[Exercise requirements]
Output all records exactly, with no images.
────────────────────────────────────────
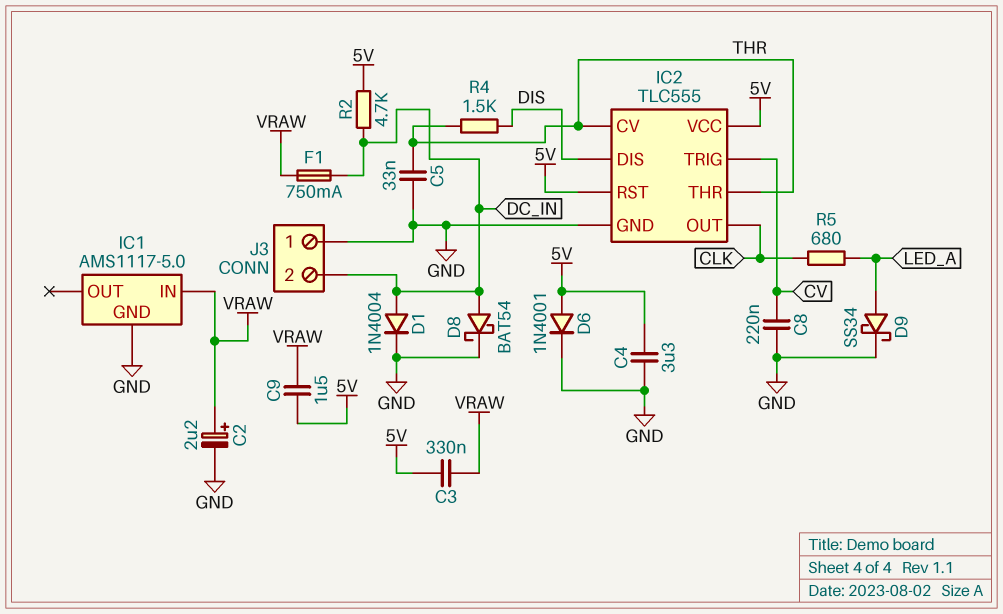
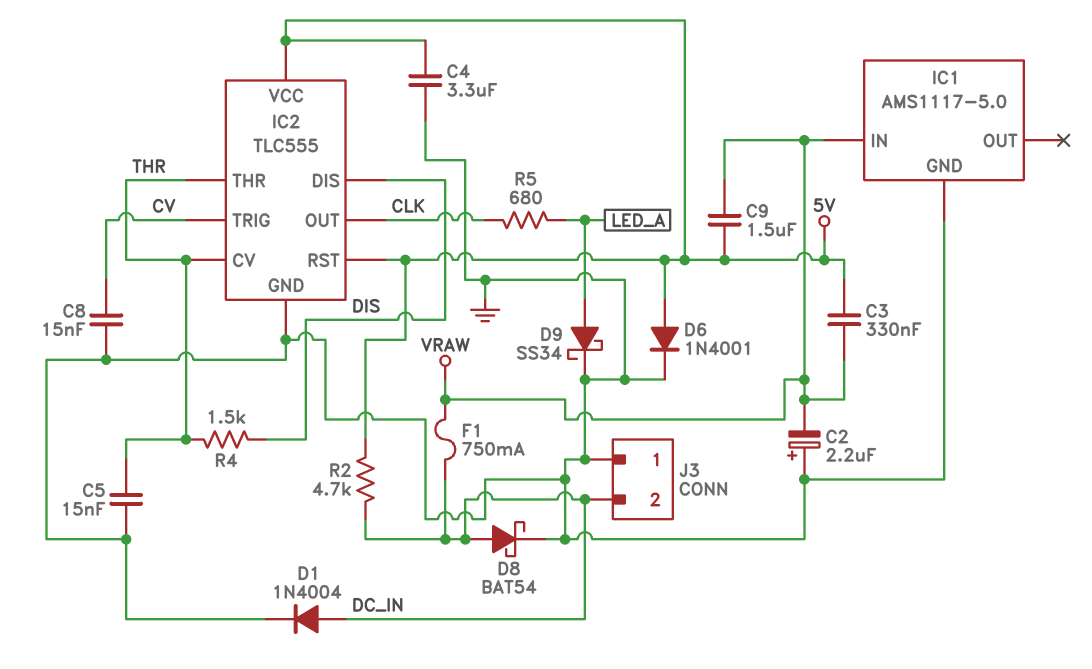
C2: 2.2uF (plus VRAW, minus GND) -> 2.2uF (plus GND, minus VRAW)
C5: 33nF (GND, THR) -> 15nF (GND, THR)
C8: 220nF (CV, GND) -> 15nF (CV, GND)

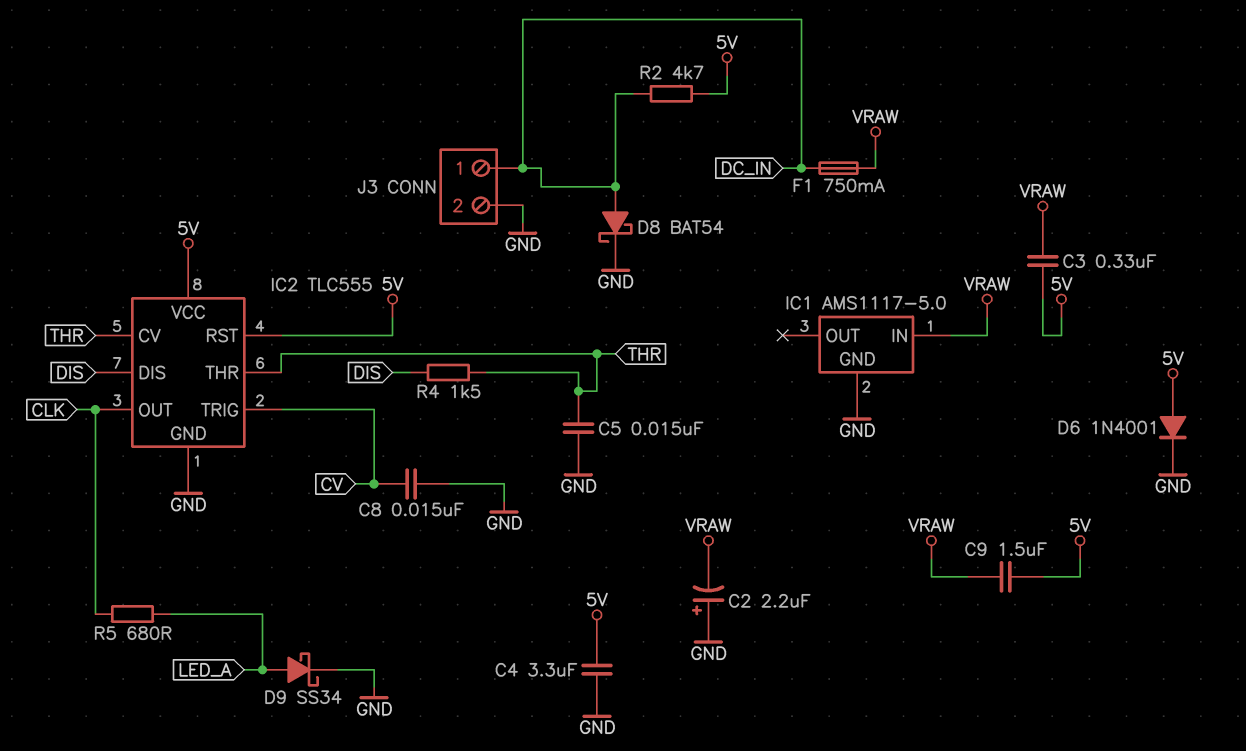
D1: diode 1N4004 (A DC_IN, K GND) -> none
J3 pin 1: GND -> DC_IN
J3 pin 2: DC_IN -> GND

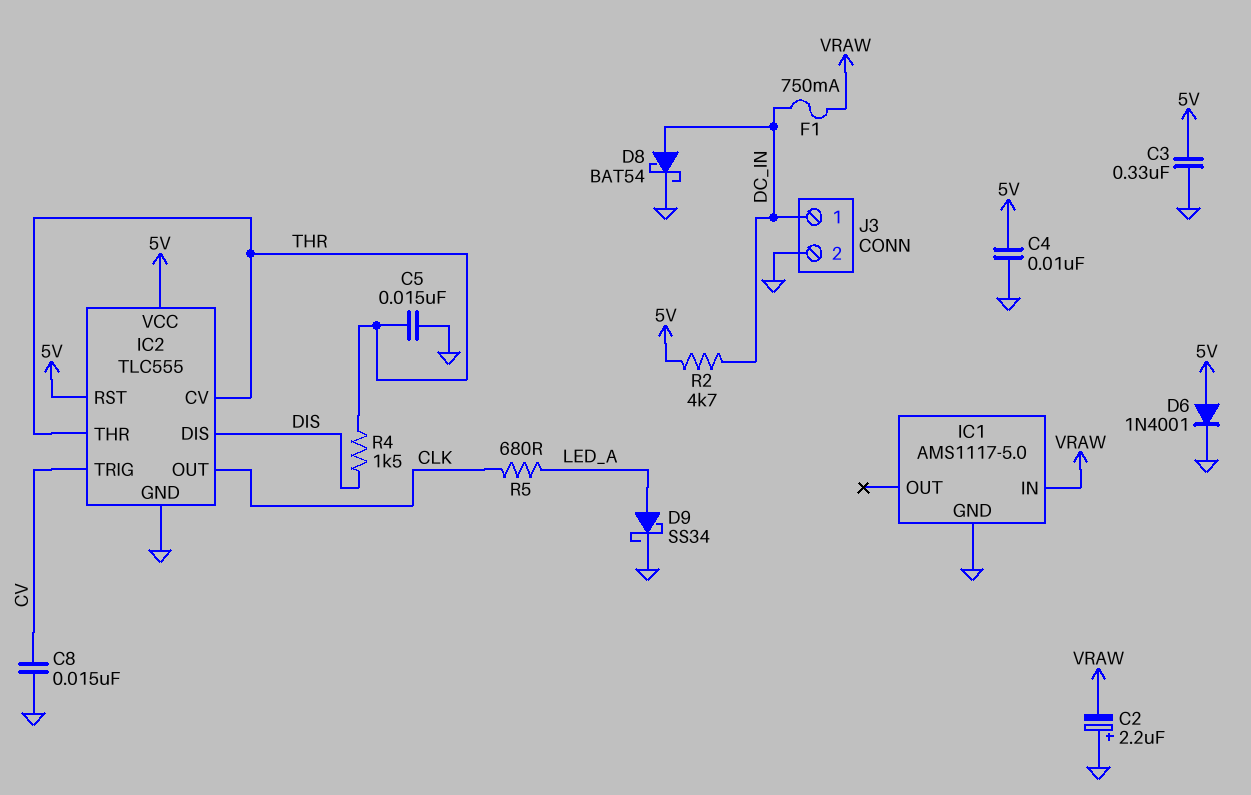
C3: 330nF (5V, VRAW) -> 330nF (5V, GND)
C4: 3.3uF (5V, GND) -> 10nF (5V, GND)
C9: 1.5uF (5V, VRAW) -> none

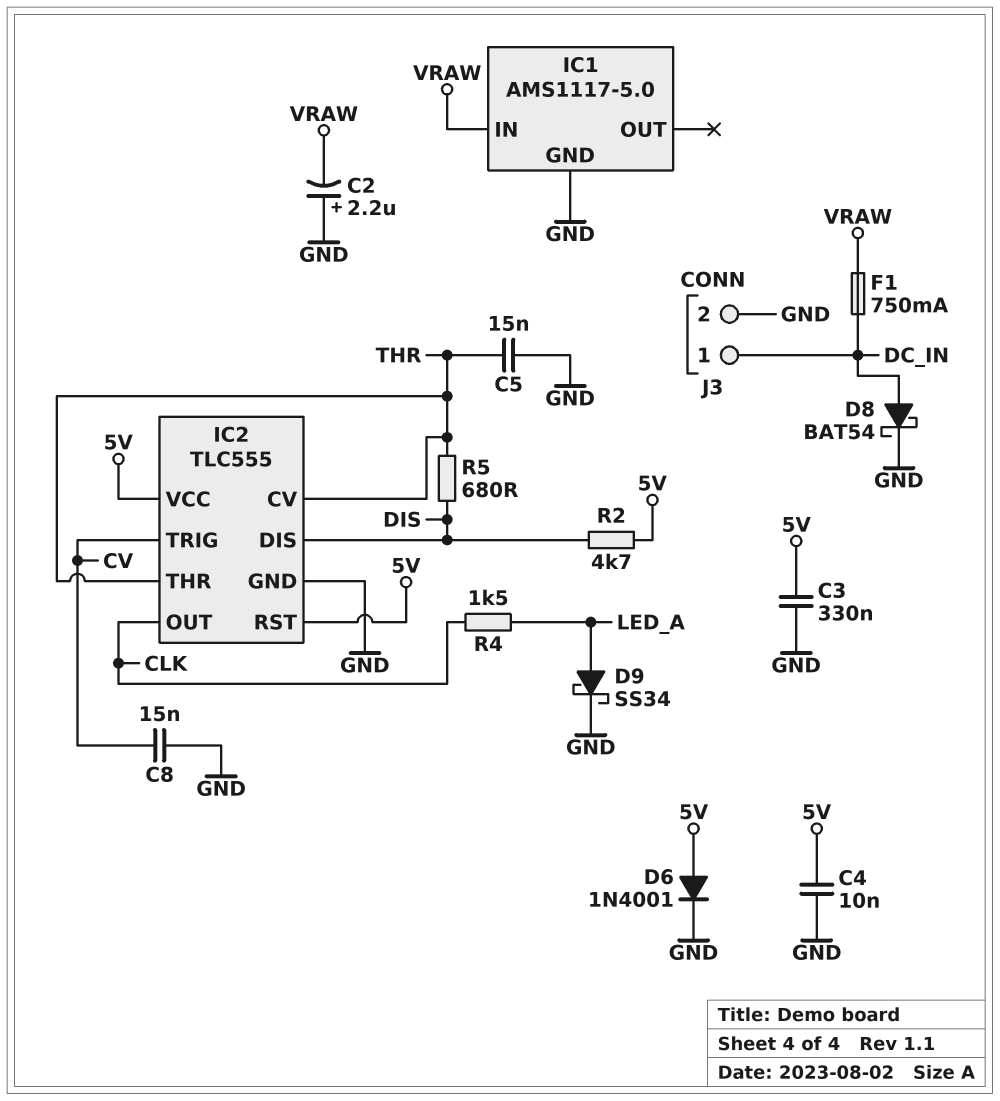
R2: 4.7k (5V, DC_IN) -> 4.7k (5V, DIS)
R4: 1.5k (DIS, THR) -> 1.5k (CLK, LED_A)
R5: 680 (CLK, LED_A) -> 680 (DIS, THR)

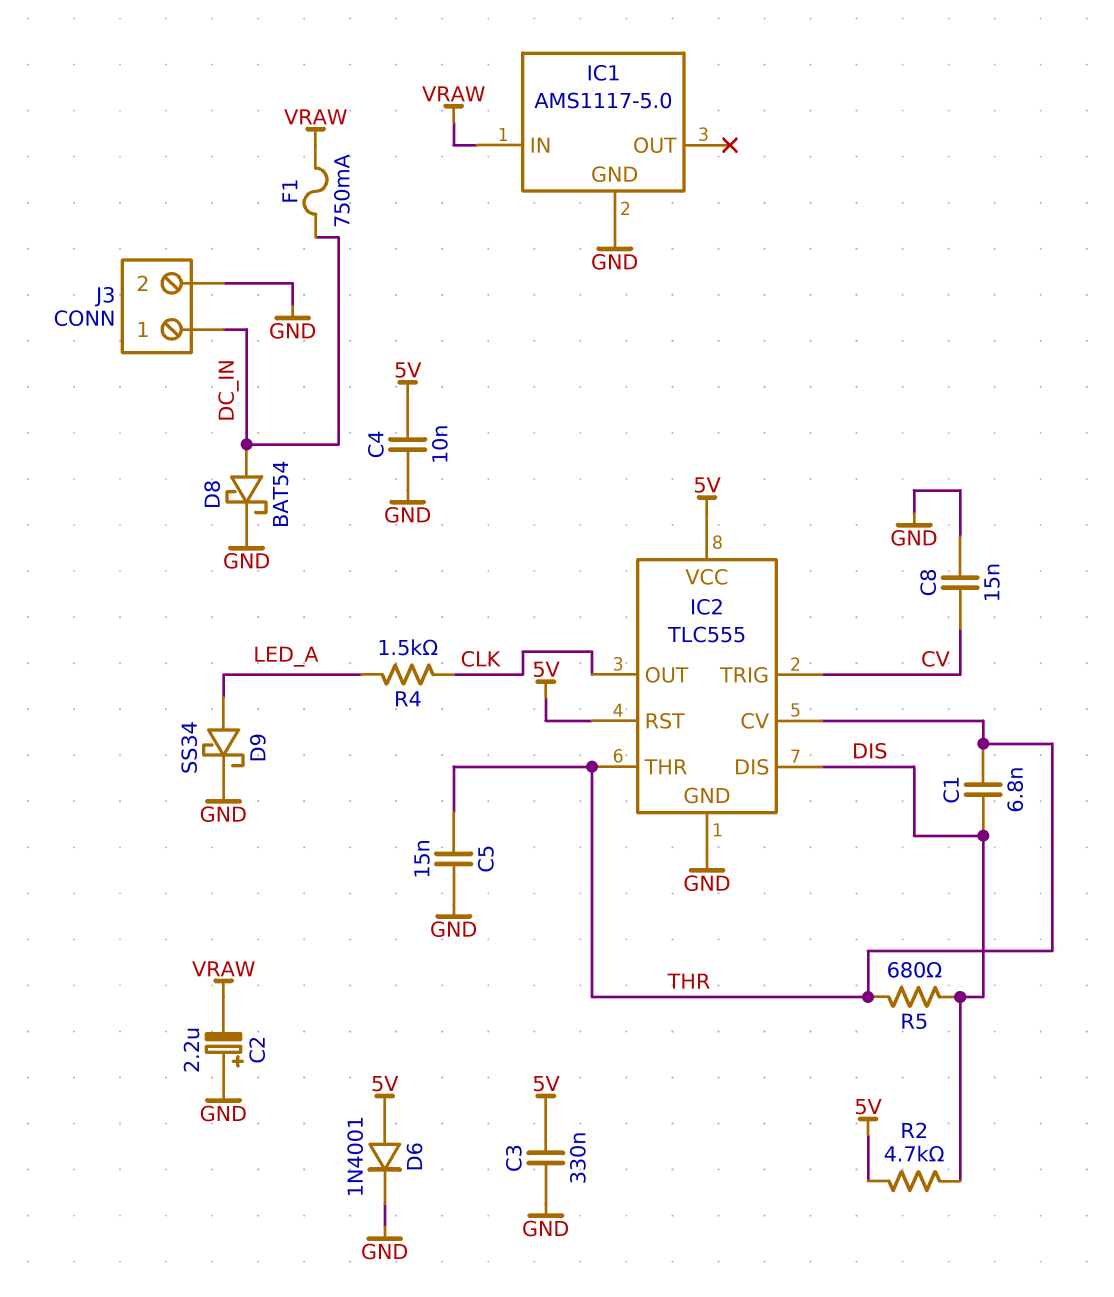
C1: none -> 6.8nF (DIS, THR)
────────────────────────────────────────
[Answer to this problem]
C2: 2.2uF (plus VRAW, minus GND) -> 2.2uF (plus GND, minus VRAW)
C5: 33nF (GND, THR) -> 15nF (GND, THR)
C8: 220nF (CV, GND) -> 15nF (CV, GND)

D1: diode 1N4004 (A DC_IN, K GND) -> none
J3 pin 1: GND -> DC_IN
J3 pin 2: DC_IN -> GND

C3: 330nF (5V, VRAW) -> 330nF (5V, GND)
C4: 3.3uF (5V, GND) -> 10nF (5V, GND)
C9: 1.5uF (5V, VRAW) -> none

R2: 4.7k (5V, DC_IN) -> 4.7k (5V, DIS)
R4: 1.5k (DIS, THR) -> 1.5k (CLK, LED_A)
R5: 680 (CLK, LED_A) -> 680 (DIS, THR)

C1: none -> 6.8nF (DIS, THR)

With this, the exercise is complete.